> Data provided

[Start of section]

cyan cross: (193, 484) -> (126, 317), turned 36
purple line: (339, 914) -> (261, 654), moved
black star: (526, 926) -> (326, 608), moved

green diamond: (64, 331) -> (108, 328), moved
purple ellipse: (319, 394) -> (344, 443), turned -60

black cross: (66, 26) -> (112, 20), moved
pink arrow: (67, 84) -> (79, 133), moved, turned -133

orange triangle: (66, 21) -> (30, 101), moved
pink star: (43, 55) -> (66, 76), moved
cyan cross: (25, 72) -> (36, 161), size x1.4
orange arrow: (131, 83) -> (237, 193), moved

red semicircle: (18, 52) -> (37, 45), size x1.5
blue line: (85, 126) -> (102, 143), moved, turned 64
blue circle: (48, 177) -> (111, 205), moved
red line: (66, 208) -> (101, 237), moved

[End of section]
[Start of section]

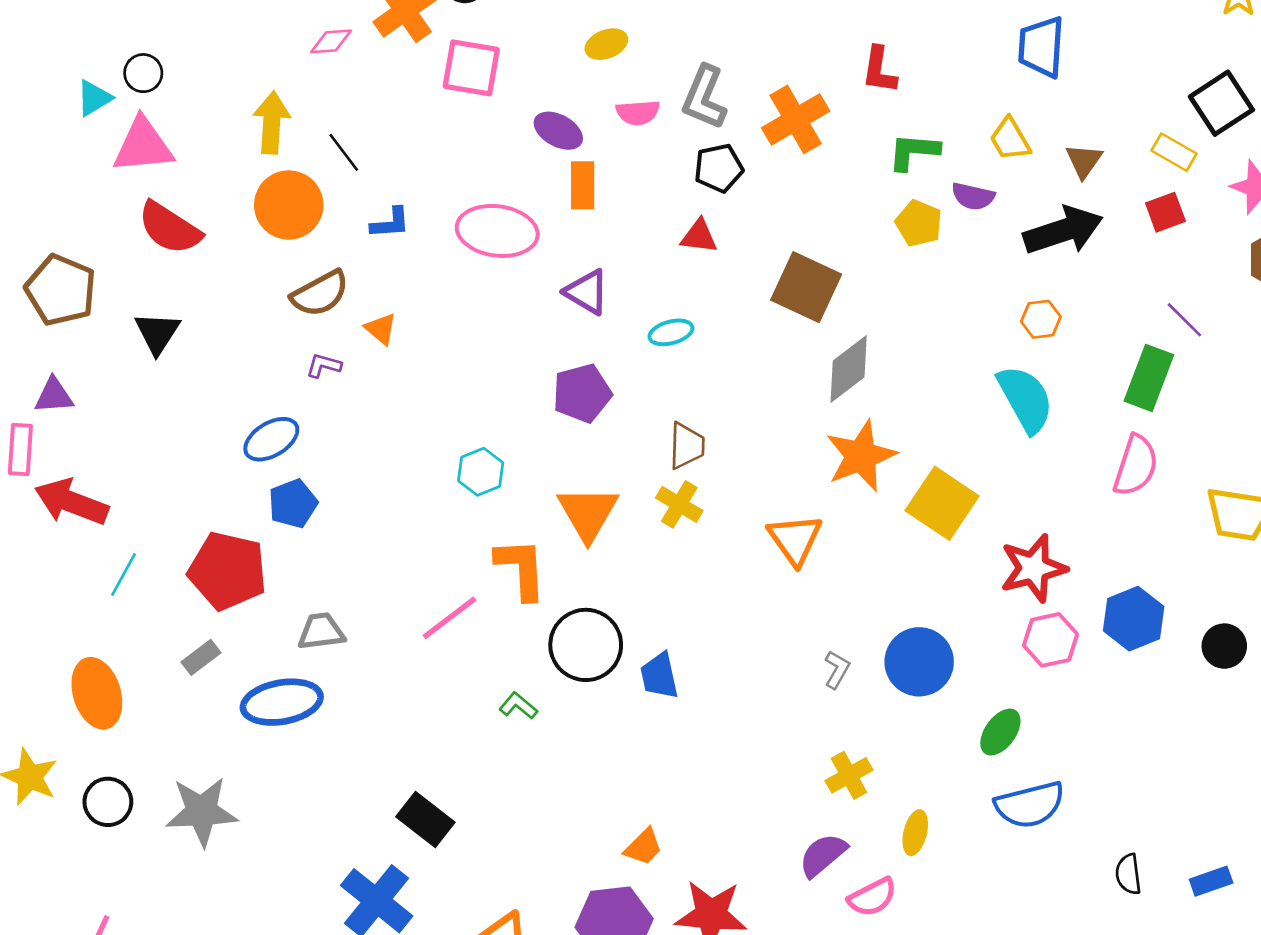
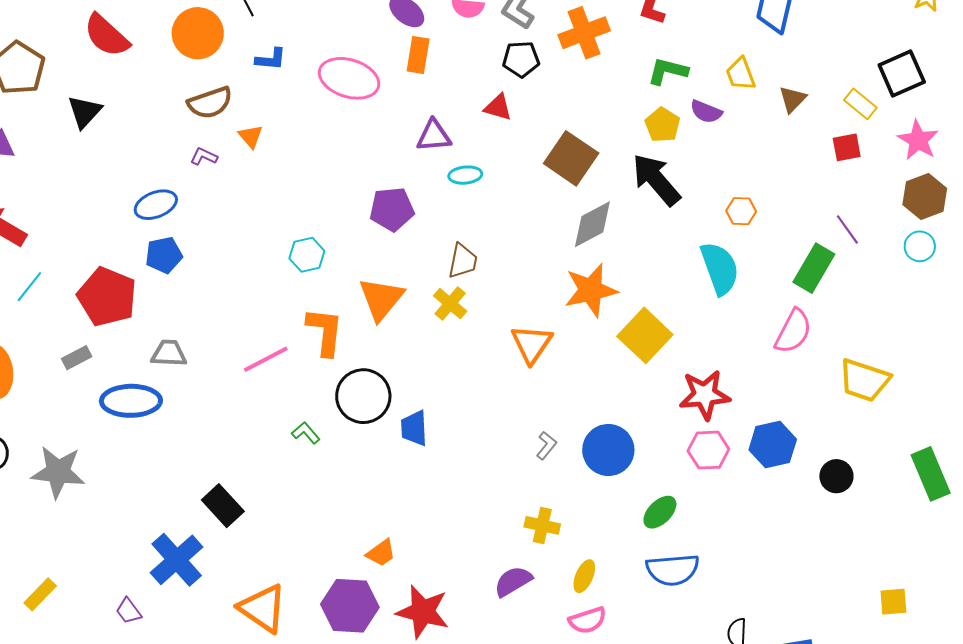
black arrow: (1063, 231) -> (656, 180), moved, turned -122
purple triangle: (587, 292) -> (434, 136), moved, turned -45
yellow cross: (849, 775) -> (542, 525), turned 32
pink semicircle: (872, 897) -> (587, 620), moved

[End of section]
[Start of section]

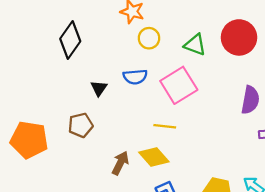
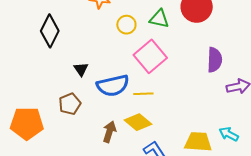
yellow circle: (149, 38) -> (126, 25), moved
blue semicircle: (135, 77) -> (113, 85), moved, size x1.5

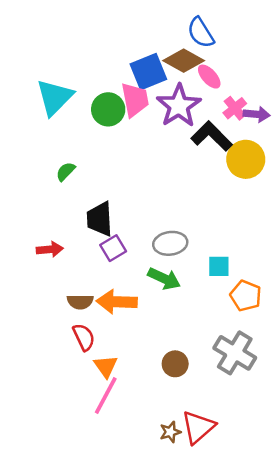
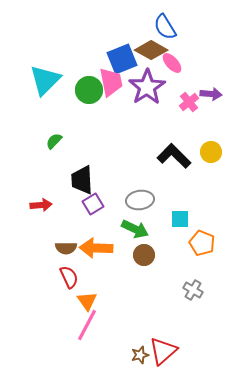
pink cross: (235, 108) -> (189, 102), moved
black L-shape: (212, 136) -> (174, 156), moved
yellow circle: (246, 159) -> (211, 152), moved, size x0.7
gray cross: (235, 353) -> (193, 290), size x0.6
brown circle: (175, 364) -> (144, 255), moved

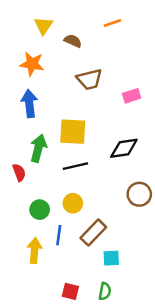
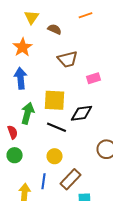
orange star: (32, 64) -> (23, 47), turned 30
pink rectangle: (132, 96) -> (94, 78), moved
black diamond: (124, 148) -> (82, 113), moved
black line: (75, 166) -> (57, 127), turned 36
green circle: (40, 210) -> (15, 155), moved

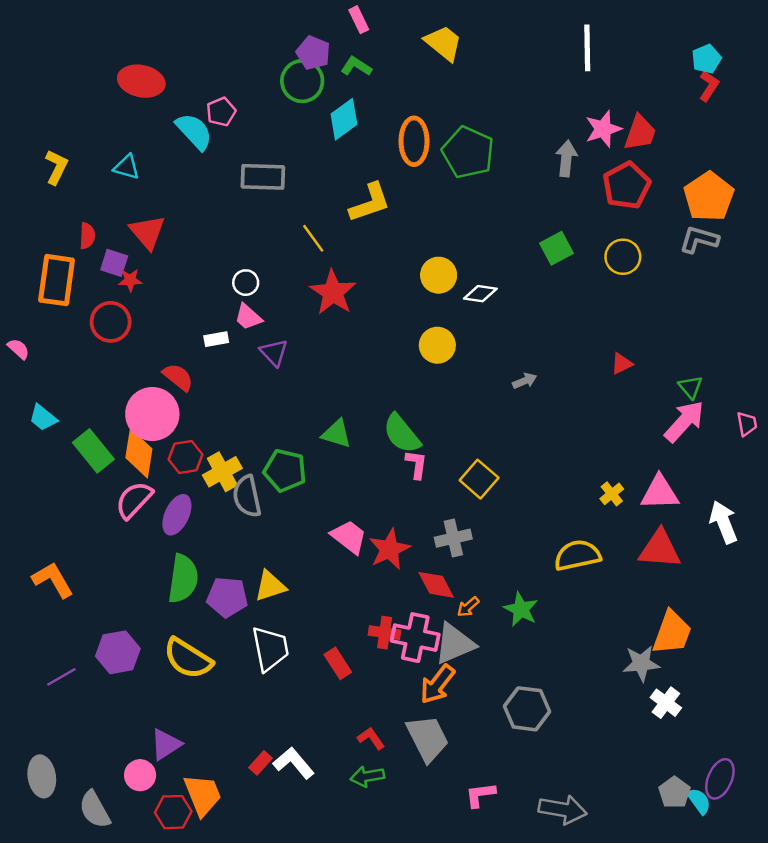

[End of section]

> Assignment
Please, from the entries above, set down exactly the lines from the one containing "orange arrow: (131, 83) -> (237, 193), moved" through the one containing "red line: (66, 208) -> (101, 237), moved", and only those.

> Solution for this task
orange arrow: (131, 83) -> (237, 193), moved

red semicircle: (18, 52) -> (37, 45), size x1.5
blue line: (85, 126) -> (102, 143), moved, turned 64
blue circle: (48, 177) -> (111, 205), moved
red line: (66, 208) -> (101, 237), moved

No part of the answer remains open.